» **TO DO**:
Begin with the line below holding "black brick K10:K12" and go on through the line holding "grey plate K7 level 2 -> grey tile K7 level 2", duplicating each line exactly and leaving out pictures.

» **INPUT**:
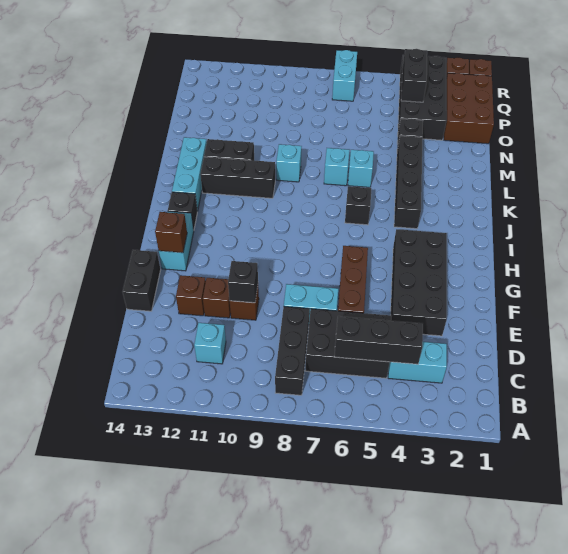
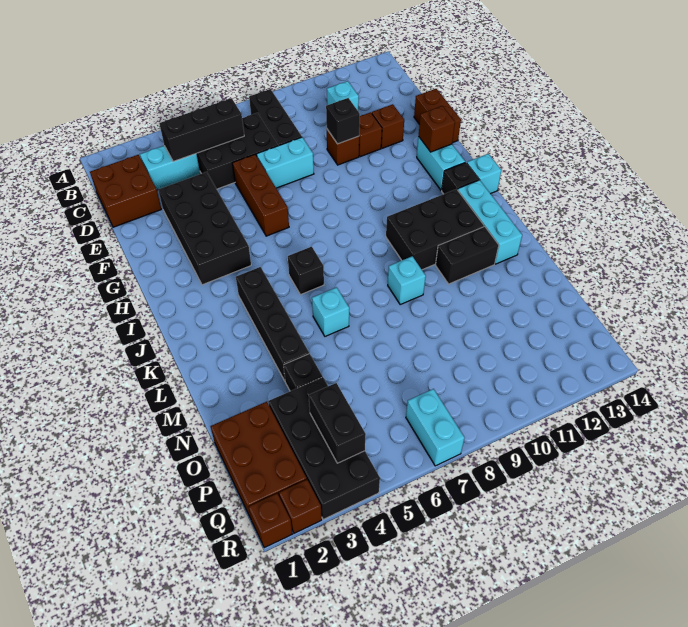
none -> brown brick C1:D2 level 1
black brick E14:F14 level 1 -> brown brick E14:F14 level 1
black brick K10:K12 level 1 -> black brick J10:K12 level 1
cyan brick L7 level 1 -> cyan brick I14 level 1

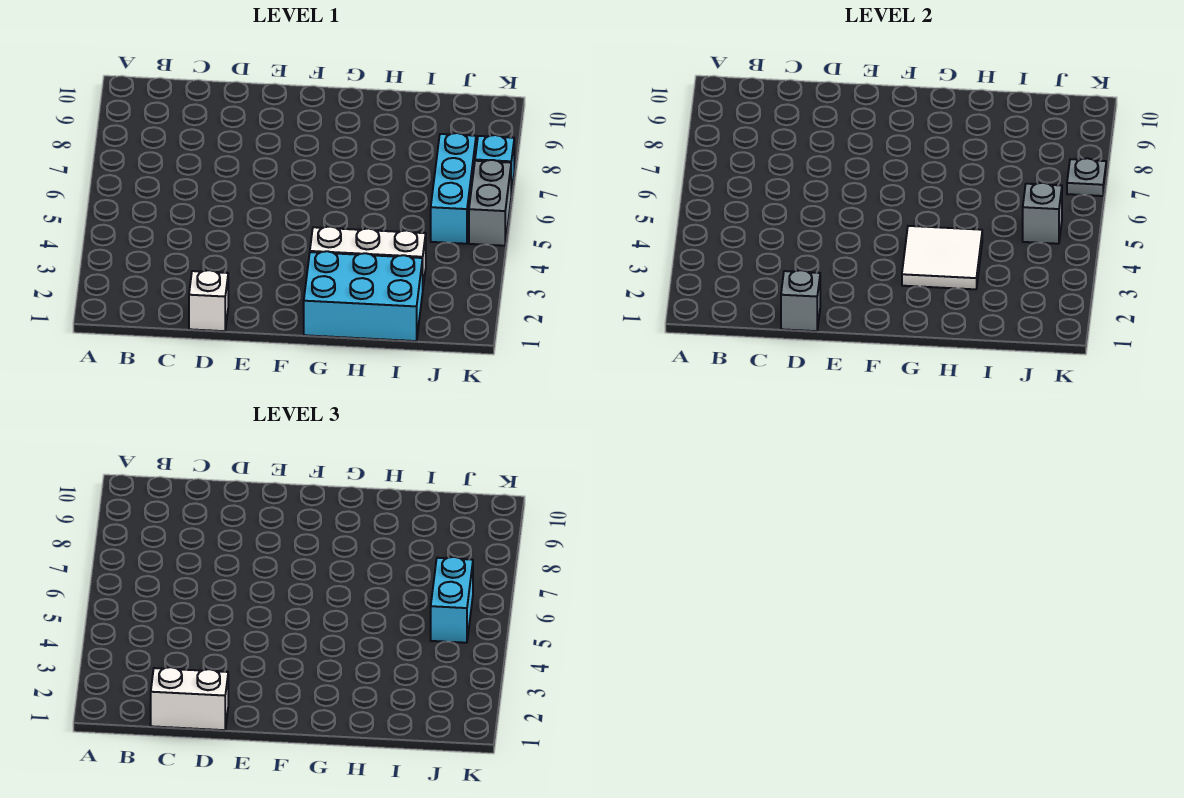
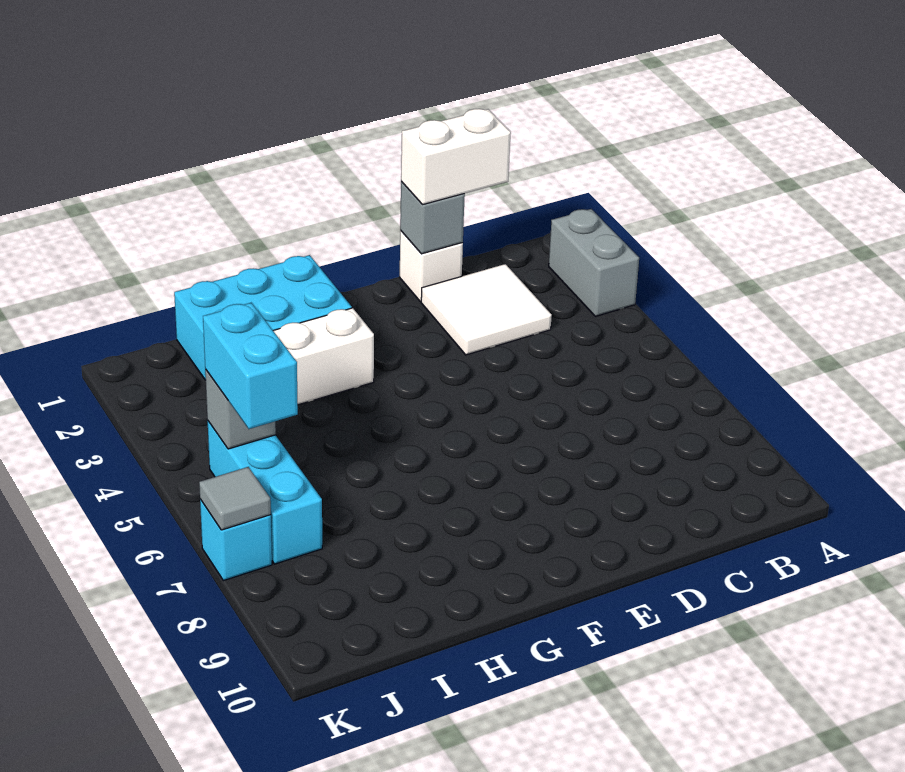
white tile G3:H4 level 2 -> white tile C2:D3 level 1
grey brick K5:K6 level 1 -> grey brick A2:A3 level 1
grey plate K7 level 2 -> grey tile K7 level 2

---

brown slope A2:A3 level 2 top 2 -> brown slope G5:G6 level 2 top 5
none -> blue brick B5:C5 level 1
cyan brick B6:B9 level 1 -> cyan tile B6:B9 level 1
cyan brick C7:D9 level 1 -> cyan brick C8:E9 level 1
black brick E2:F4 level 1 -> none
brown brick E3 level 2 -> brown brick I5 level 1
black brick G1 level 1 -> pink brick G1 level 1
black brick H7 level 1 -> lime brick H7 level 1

» **RESPONSE TO THE EXERCISE**:
black brick K10:K12 level 1 -> black brick J10:K12 level 1
cyan brick L7 level 1 -> cyan brick I14 level 1

white tile G3:H4 level 2 -> white tile C2:D3 level 1
grey brick K5:K6 level 1 -> grey brick A2:A3 level 1
grey plate K7 level 2 -> grey tile K7 level 2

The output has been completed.